*Task*.
Go through the records and give each one again exactly.

-=-=-

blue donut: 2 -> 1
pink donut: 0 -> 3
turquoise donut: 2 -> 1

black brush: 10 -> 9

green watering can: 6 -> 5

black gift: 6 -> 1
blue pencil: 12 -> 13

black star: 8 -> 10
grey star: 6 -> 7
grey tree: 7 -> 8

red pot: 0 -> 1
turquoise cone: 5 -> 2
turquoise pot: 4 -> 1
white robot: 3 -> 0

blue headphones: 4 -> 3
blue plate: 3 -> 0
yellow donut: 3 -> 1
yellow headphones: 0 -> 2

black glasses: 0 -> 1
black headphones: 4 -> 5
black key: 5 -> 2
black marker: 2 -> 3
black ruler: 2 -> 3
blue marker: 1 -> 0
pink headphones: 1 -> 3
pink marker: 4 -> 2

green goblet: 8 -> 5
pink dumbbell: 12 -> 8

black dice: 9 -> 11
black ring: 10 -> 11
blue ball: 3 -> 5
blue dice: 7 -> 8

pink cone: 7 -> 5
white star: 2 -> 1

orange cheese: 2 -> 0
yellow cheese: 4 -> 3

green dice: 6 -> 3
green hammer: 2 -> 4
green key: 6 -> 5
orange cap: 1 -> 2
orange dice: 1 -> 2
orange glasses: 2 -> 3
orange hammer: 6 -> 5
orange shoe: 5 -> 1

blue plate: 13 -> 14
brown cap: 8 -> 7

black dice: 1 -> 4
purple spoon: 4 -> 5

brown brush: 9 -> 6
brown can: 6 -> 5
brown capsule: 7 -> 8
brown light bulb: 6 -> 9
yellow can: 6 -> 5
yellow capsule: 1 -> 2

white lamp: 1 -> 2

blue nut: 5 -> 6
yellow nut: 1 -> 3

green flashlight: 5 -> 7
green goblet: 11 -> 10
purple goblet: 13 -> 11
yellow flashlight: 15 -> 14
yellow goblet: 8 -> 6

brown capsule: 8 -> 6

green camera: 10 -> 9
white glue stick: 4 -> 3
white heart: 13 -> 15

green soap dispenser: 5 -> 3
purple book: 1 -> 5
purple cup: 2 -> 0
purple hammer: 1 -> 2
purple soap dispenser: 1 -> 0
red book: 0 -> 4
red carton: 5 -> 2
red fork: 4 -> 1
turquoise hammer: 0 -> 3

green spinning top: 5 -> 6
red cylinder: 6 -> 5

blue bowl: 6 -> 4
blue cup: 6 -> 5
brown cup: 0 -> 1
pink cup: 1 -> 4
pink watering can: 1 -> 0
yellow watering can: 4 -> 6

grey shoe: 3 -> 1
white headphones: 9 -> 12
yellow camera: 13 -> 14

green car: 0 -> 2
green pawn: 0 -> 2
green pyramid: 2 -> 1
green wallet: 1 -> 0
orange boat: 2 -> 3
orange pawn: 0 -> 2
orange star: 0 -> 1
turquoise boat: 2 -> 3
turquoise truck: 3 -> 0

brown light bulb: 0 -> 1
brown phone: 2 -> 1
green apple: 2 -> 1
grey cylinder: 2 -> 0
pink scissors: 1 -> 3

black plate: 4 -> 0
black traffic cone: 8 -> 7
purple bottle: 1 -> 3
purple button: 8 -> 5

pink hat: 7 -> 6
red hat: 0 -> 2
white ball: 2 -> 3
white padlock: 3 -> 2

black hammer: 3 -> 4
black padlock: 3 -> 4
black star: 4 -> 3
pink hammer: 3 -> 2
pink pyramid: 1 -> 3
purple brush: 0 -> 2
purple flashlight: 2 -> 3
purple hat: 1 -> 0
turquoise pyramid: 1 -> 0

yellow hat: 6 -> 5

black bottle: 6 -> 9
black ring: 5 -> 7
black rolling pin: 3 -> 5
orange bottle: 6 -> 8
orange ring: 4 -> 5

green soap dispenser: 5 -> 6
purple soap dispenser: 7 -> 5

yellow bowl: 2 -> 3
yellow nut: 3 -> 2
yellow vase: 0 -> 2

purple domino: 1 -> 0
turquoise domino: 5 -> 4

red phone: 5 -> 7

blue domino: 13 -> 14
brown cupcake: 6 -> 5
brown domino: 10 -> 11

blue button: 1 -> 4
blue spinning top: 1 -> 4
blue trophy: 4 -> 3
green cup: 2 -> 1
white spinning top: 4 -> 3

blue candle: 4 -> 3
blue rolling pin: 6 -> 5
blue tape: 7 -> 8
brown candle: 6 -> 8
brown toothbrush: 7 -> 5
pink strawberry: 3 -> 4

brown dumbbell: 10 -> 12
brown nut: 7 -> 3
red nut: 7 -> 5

-=-=-

*Reply to the exercise*.
blue donut: 2 -> 1
pink donut: 0 -> 3
turquoise donut: 2 -> 1

black brush: 10 -> 9

green watering can: 6 -> 5

black gift: 6 -> 1
blue pencil: 12 -> 13

black star: 8 -> 10
grey star: 6 -> 7
grey tree: 7 -> 8

red pot: 0 -> 1
turquoise cone: 5 -> 2
turquoise pot: 4 -> 1
white robot: 3 -> 0

blue headphones: 4 -> 3
blue plate: 3 -> 0
yellow donut: 3 -> 1
yellow headphones: 0 -> 2

black glasses: 0 -> 1
black headphones: 4 -> 5
black key: 5 -> 2
black marker: 2 -> 3
black ruler: 2 -> 3
blue marker: 1 -> 0
pink headphones: 1 -> 3
pink marker: 4 -> 2

green goblet: 8 -> 5
pink dumbbell: 12 -> 8

black dice: 9 -> 11
black ring: 10 -> 11
blue ball: 3 -> 5
blue dice: 7 -> 8

pink cone: 7 -> 5
white star: 2 -> 1

orange cheese: 2 -> 0
yellow cheese: 4 -> 3

green dice: 6 -> 3
green hammer: 2 -> 4
green key: 6 -> 5
orange cap: 1 -> 2
orange dice: 1 -> 2
orange glasses: 2 -> 3
orange hammer: 6 -> 5
orange shoe: 5 -> 1

blue plate: 13 -> 14
brown cap: 8 -> 7

black dice: 1 -> 4
purple spoon: 4 -> 5

brown brush: 9 -> 6
brown can: 6 -> 5
brown capsule: 7 -> 8
brown light bulb: 6 -> 9
yellow can: 6 -> 5
yellow capsule: 1 -> 2

white lamp: 1 -> 2

blue nut: 5 -> 6
yellow nut: 1 -> 3

green flashlight: 5 -> 7
green goblet: 11 -> 10
purple goblet: 13 -> 11
yellow flashlight: 15 -> 14
yellow goblet: 8 -> 6

brown capsule: 8 -> 6

green camera: 10 -> 9
white glue stick: 4 -> 3
white heart: 13 -> 15

green soap dispenser: 5 -> 3
purple book: 1 -> 5
purple cup: 2 -> 0
purple hammer: 1 -> 2
purple soap dispenser: 1 -> 0
red book: 0 -> 4
red carton: 5 -> 2
red fork: 4 -> 1
turquoise hammer: 0 -> 3

green spinning top: 5 -> 6
red cylinder: 6 -> 5

blue bowl: 6 -> 4
blue cup: 6 -> 5
brown cup: 0 -> 1
pink cup: 1 -> 4
pink watering can: 1 -> 0
yellow watering can: 4 -> 6

grey shoe: 3 -> 1
white headphones: 9 -> 12
yellow camera: 13 -> 14

green car: 0 -> 2
green pawn: 0 -> 2
green pyramid: 2 -> 1
green wallet: 1 -> 0
orange boat: 2 -> 3
orange pawn: 0 -> 2
orange star: 0 -> 1
turquoise boat: 2 -> 3
turquoise truck: 3 -> 0

brown light bulb: 0 -> 1
brown phone: 2 -> 1
green apple: 2 -> 1
grey cylinder: 2 -> 0
pink scissors: 1 -> 3

black plate: 4 -> 0
black traffic cone: 8 -> 7
purple bottle: 1 -> 3
purple button: 8 -> 5

pink hat: 7 -> 6
red hat: 0 -> 2
white ball: 2 -> 3
white padlock: 3 -> 2

black hammer: 3 -> 4
black padlock: 3 -> 4
black star: 4 -> 3
pink hammer: 3 -> 2
pink pyramid: 1 -> 3
purple brush: 0 -> 2
purple flashlight: 2 -> 3
purple hat: 1 -> 0
turquoise pyramid: 1 -> 0

yellow hat: 6 -> 5

black bottle: 6 -> 9
black ring: 5 -> 7
black rolling pin: 3 -> 5
orange bottle: 6 -> 8
orange ring: 4 -> 5

green soap dispenser: 5 -> 6
purple soap dispenser: 7 -> 5

yellow bowl: 2 -> 3
yellow nut: 3 -> 2
yellow vase: 0 -> 2

purple domino: 1 -> 0
turquoise domino: 5 -> 4

red phone: 5 -> 7

blue domino: 13 -> 14
brown cupcake: 6 -> 5
brown domino: 10 -> 11

blue button: 1 -> 4
blue spinning top: 1 -> 4
blue trophy: 4 -> 3
green cup: 2 -> 1
white spinning top: 4 -> 3

blue candle: 4 -> 3
blue rolling pin: 6 -> 5
blue tape: 7 -> 8
brown candle: 6 -> 8
brown toothbrush: 7 -> 5
pink strawberry: 3 -> 4

brown dumbbell: 10 -> 12
brown nut: 7 -> 3
red nut: 7 -> 5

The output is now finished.